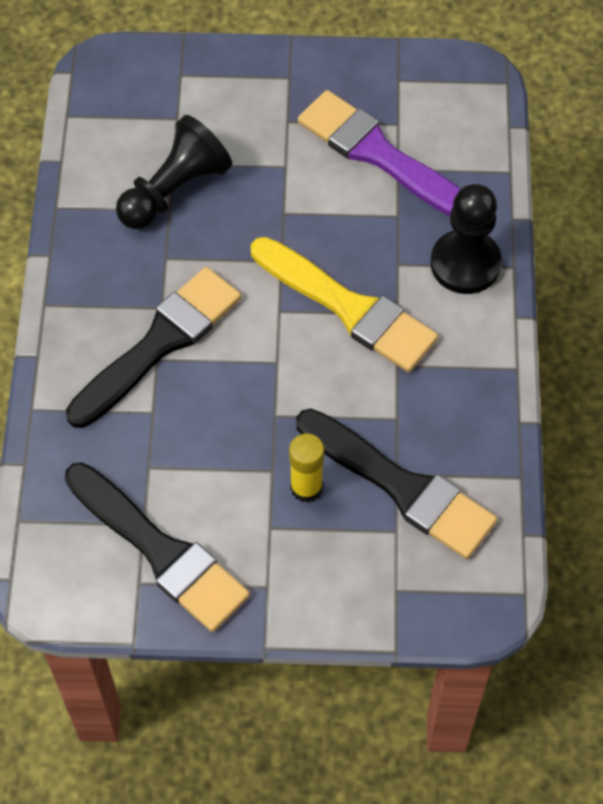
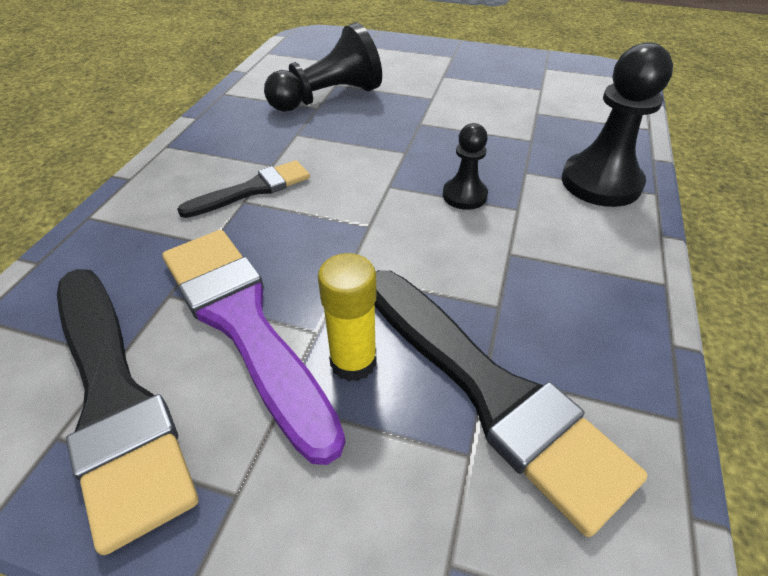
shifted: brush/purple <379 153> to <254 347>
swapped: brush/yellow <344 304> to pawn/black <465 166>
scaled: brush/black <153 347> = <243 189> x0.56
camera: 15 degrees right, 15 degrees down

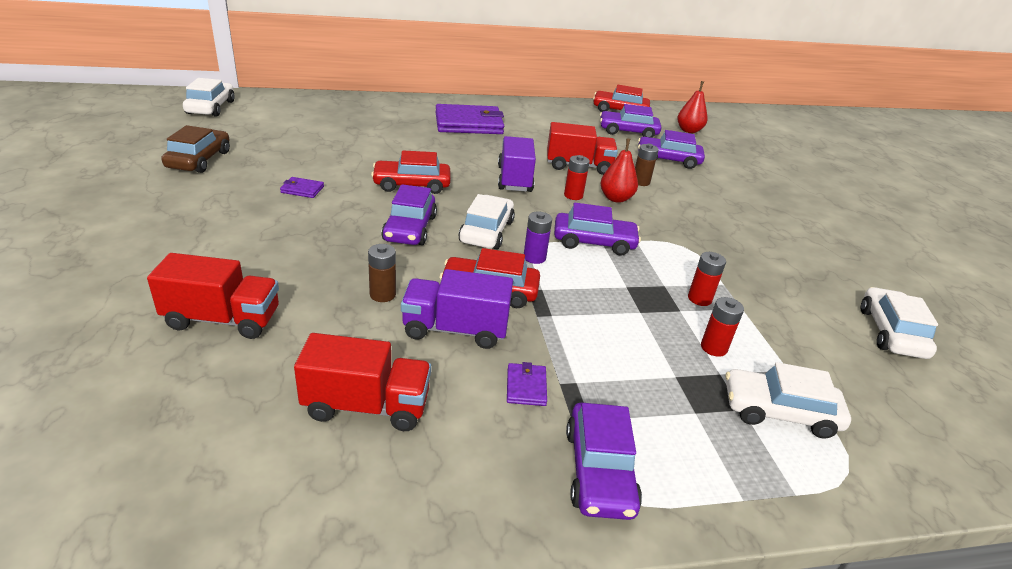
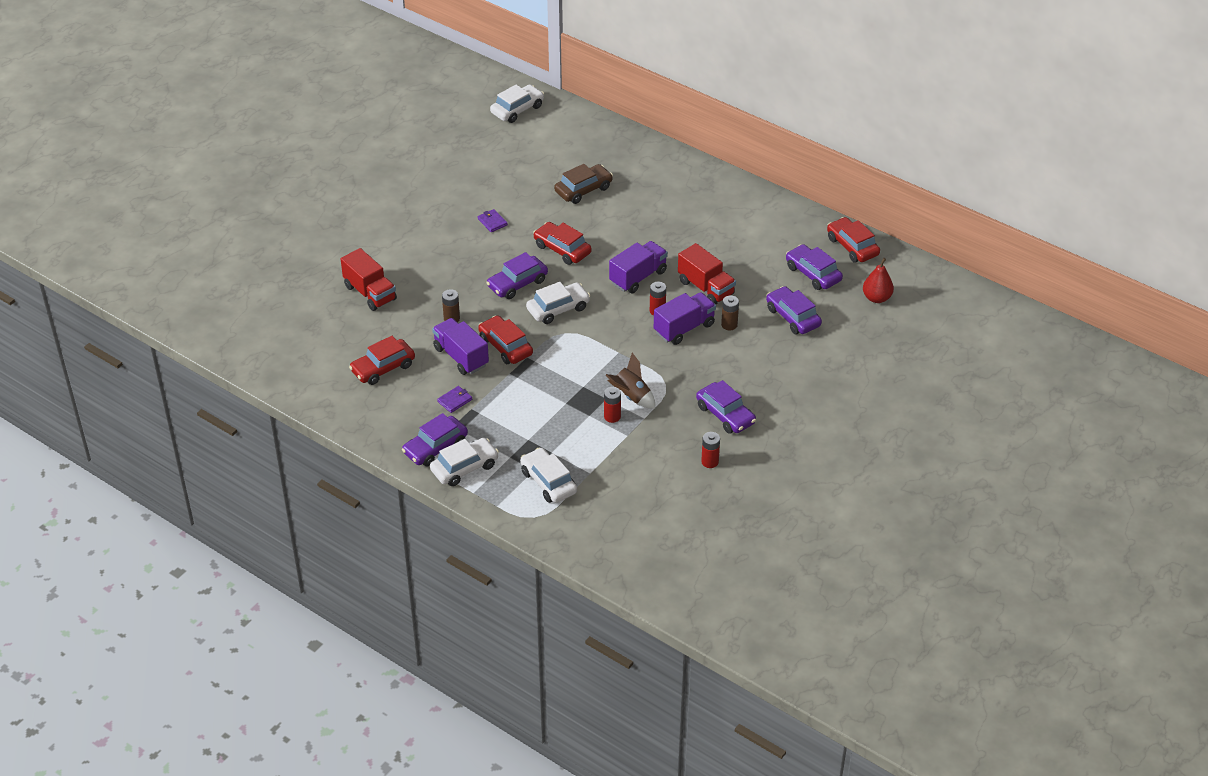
gone: wallet/purple <469 119>; battery/purple <538 237>
new: rocket/brown <630 381>
shifted: car/white <899 323> to <464 462>; car/brown <195 149> to <583 184>; car/purple <597 229> to <726 407>; battery/red <722 327> to <710 450>
swapped: truck/red <362 382> to car/red <382 360>; pear/red <619 171> to truck/purple <685 318>
camera: 50 degrees right, 10 degrees up

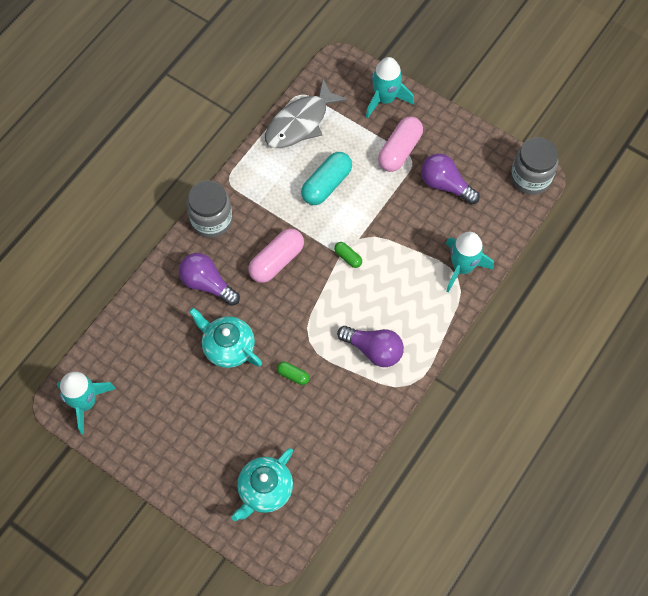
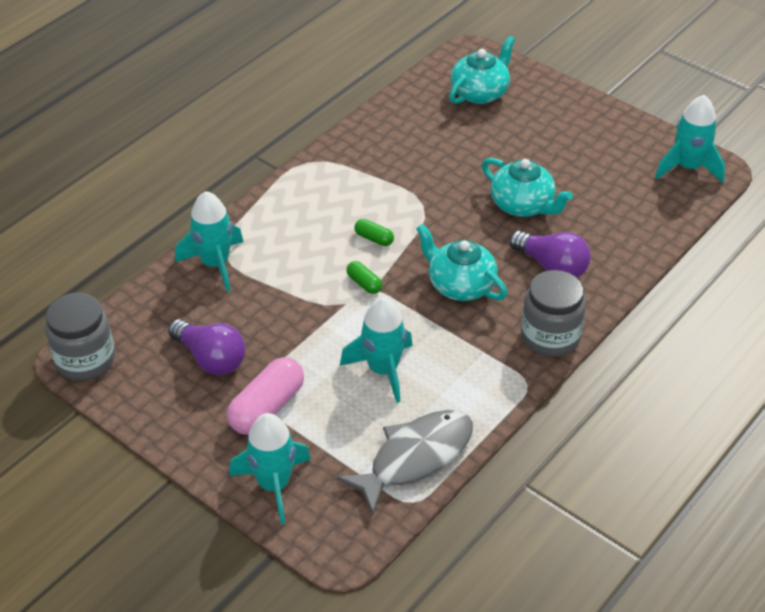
gone: light bulb/purple <370 346>
shifted: capsule/green <293 373> to <374 232>
swapped: capsule/turquoise <326 178> to rocket/turquoise <376 350>; capsule/pink <276 256> to teapot/turquoise <462 262>
camera: 175 degrees left, 20 degrees down

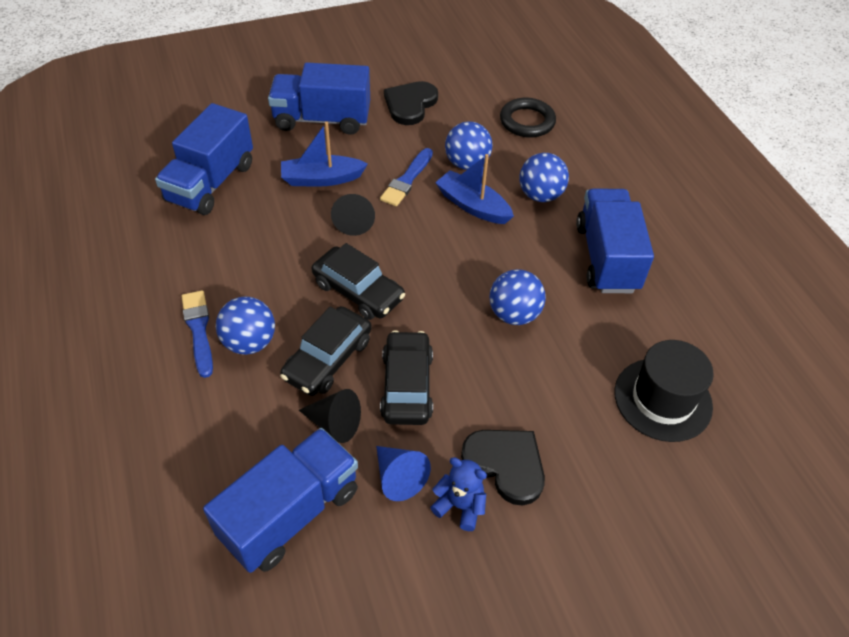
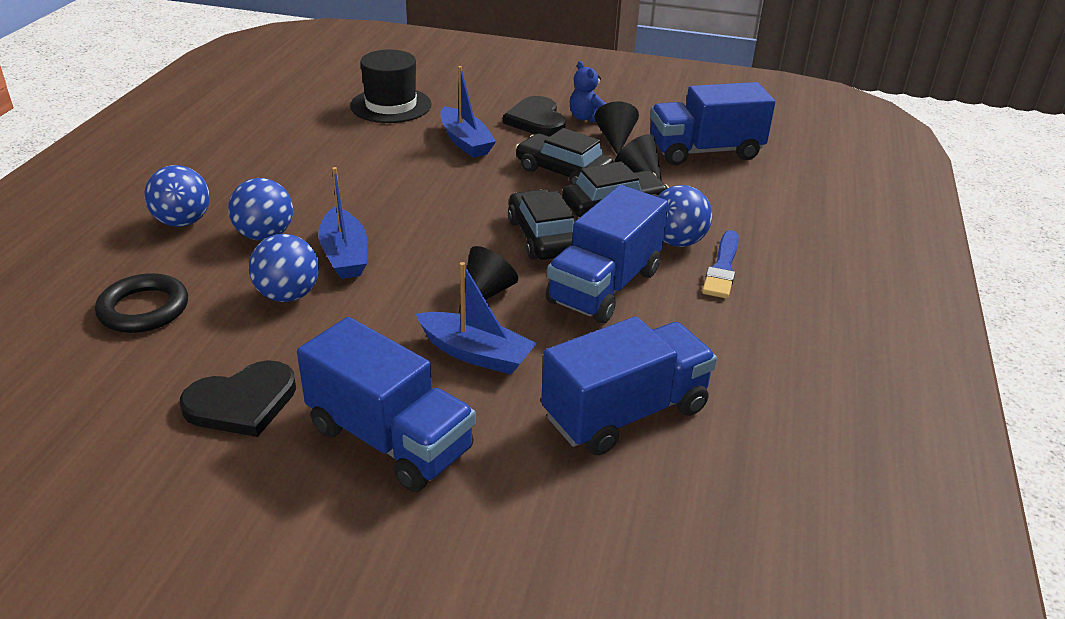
gone: brush/blue <406 177>
new: boat/blue <468 112>
shifted: ball/blue <517 297> to <177 196>; truck/blue <615 241> to <607 254>
repainted: cone/blue <403 473> to cone/black <616 127>
rotated: car/black <406 377> = <564 156> 90 degrees clockwise
camera: 145 degrees left, 15 degrees down

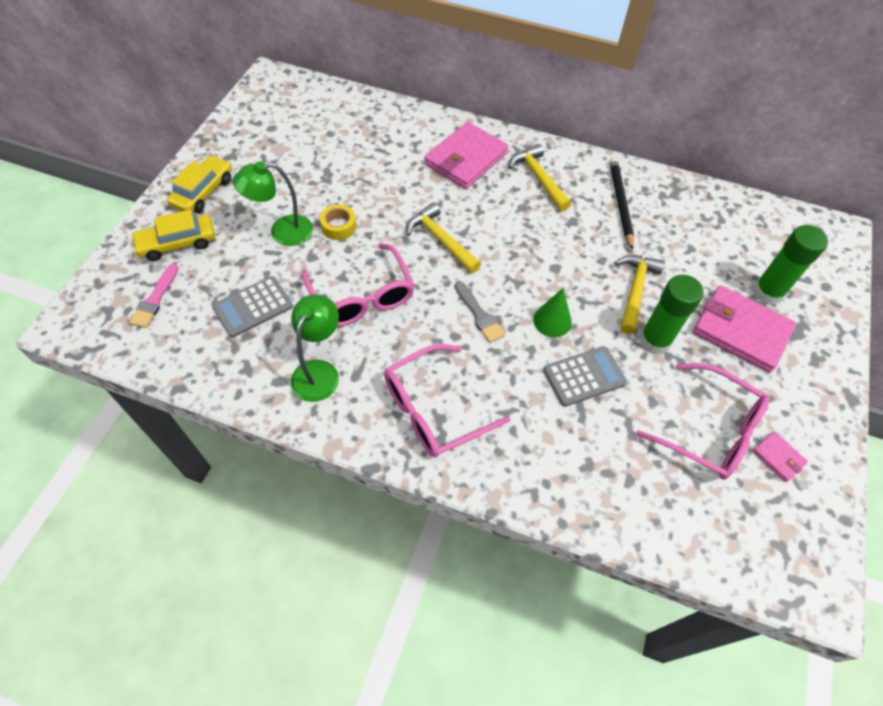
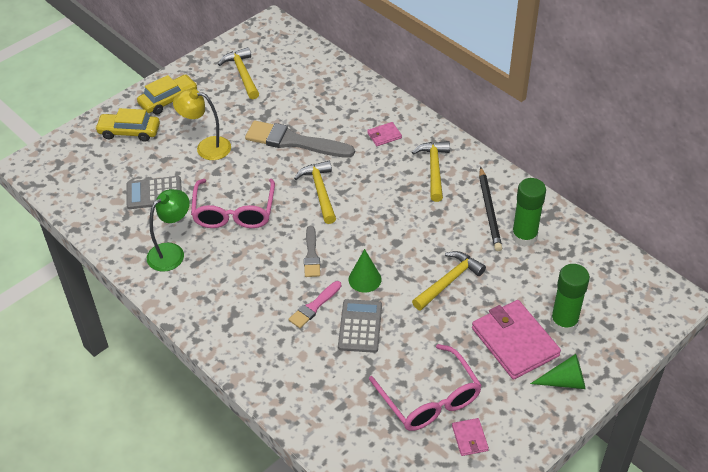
gone: tape/yellow <338 222>; glasses/pink <447 400>
new: hammer/yellow <238 73>; brush/grey <300 139>; cone/green <558 371>
shifted: brush/pink <154 296> to <315 304>; glue stick/green <671 314> to <529 212>
repainted: lamp/green <273 204> to lamp/yellow <202 124>
rotated: calculator/grey <585 376> = <360 326> 90 degrees counterclockwise; pencil/black <621 203> = <490 209> 150 degrees clockwise
scaled: wallet/pink <466 155> = <384 134> x0.46
camera: 30 degrees right, 10 degrees down

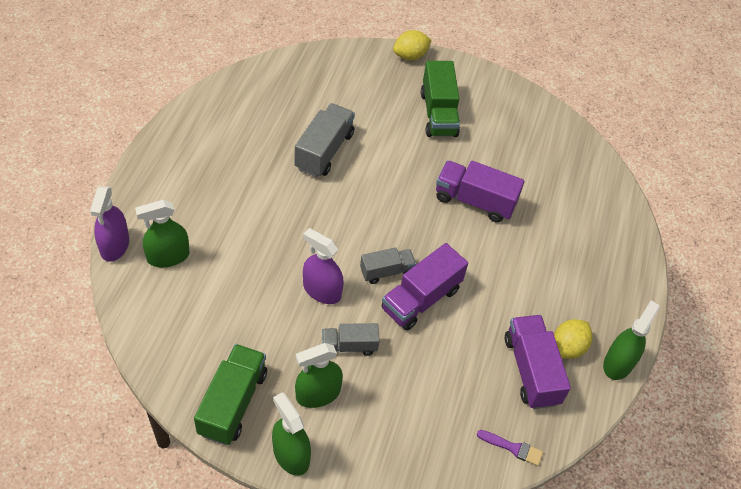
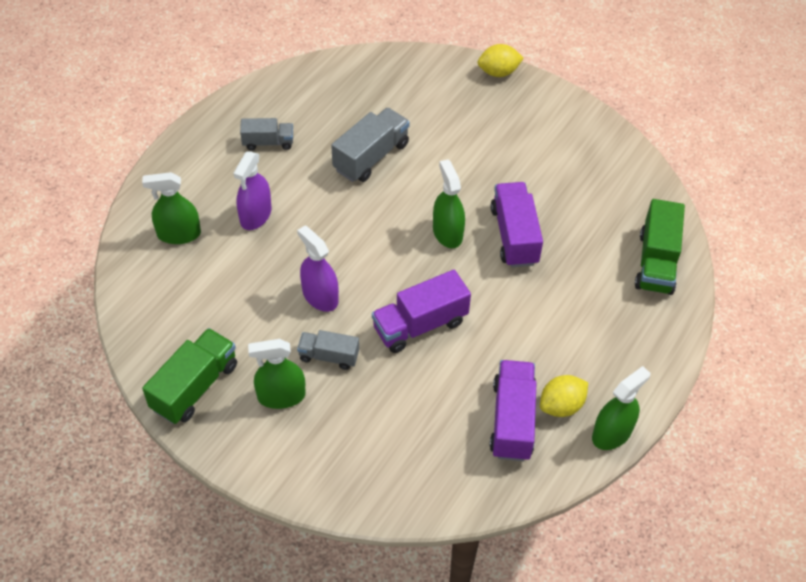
gone: brush/purple <510 448>
shifted: spray bottle/purple <109 224> to <252 190>; truck/grey <388 265> to <266 134>; spray bottle/green <291 434> to <449 203>; truck/green <440 99> to <660 247>
rotated: truck/purple <480 191> = <517 224> 45 degrees clockwise
camera: 20 degrees right, 0 degrees up

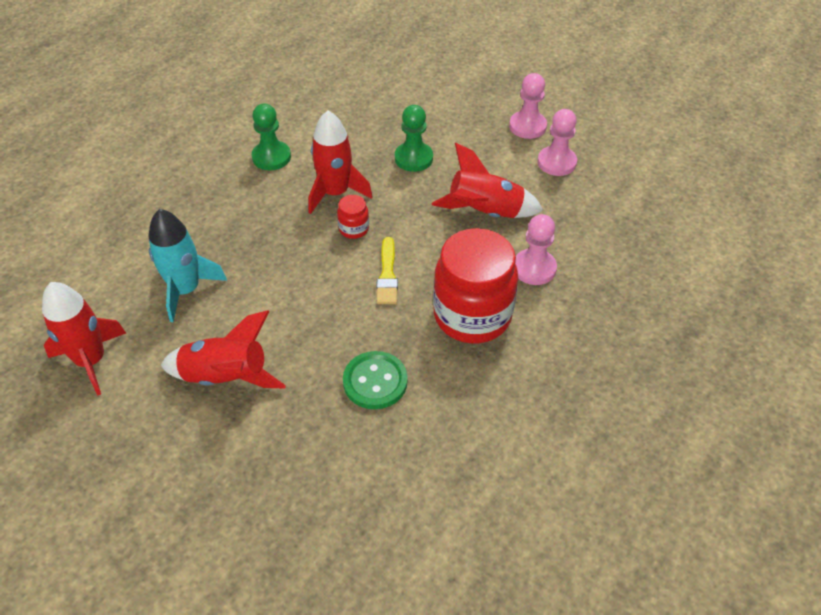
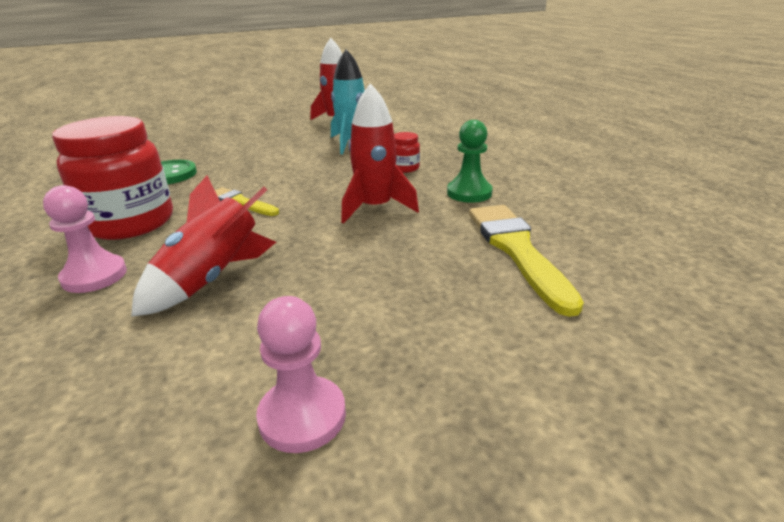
gone: rocket/red <223 349>; pawn/green <414 138>; pawn/pink <557 142>
new: brush/yellow <526 261>
shifted: jar/red <353 217> to <407 152>
camera: 125 degrees right, 20 degrees down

####

*Exercise objective*
Return an exact transcription of the entries above, excluding each image.

*Problem solution*
shifted: brush/purple <379 153> to <254 347>
swapped: brush/yellow <344 304> to pawn/black <465 166>
scaled: brush/black <153 347> = <243 189> x0.56
camera: 15 degrees right, 15 degrees down

gone: wallet/purple <469 119>; battery/purple <538 237>
new: rocket/brown <630 381>
shifted: car/white <899 323> to <464 462>; car/brown <195 149> to <583 184>; car/purple <597 229> to <726 407>; battery/red <722 327> to <710 450>
swapped: truck/red <362 382> to car/red <382 360>; pear/red <619 171> to truck/purple <685 318>
camera: 50 degrees right, 10 degrees up

gone: light bulb/purple <370 346>
shifted: capsule/green <293 373> to <374 232>
swapped: capsule/turquoise <326 178> to rocket/turquoise <376 350>; capsule/pink <276 256> to teapot/turquoise <462 262>
camera: 175 degrees left, 20 degrees down

gone: brush/blue <406 177>
new: boat/blue <468 112>
shifted: ball/blue <517 297> to <177 196>; truck/blue <615 241> to <607 254>
repainted: cone/blue <403 473> to cone/black <616 127>
rotated: car/black <406 377> = <564 156> 90 degrees clockwise
camera: 145 degrees left, 15 degrees down

gone: tape/yellow <338 222>; glasses/pink <447 400>
new: hammer/yellow <238 73>; brush/grey <300 139>; cone/green <558 371>
shifted: brush/pink <154 296> to <315 304>; glue stick/green <671 314> to <529 212>
repainted: lamp/green <273 204> to lamp/yellow <202 124>
rotated: calculator/grey <585 376> = <360 326> 90 degrees counterclockwise; pencil/black <621 203> = <490 209> 150 degrees clockwise
scaled: wallet/pink <466 155> = <384 134> x0.46
camera: 30 degrees right, 10 degrees down

gone: brush/purple <510 448>
shifted: spray bottle/purple <109 224> to <252 190>; truck/grey <388 265> to <266 134>; spray bottle/green <291 434> to <449 203>; truck/green <440 99> to <660 247>
rotated: truck/purple <480 191> = <517 224> 45 degrees clockwise
camera: 20 degrees right, 0 degrees up

gone: rocket/red <223 349>; pawn/green <414 138>; pawn/pink <557 142>
new: brush/yellow <526 261>
shifted: jar/red <353 217> to <407 152>
camera: 125 degrees right, 20 degrees down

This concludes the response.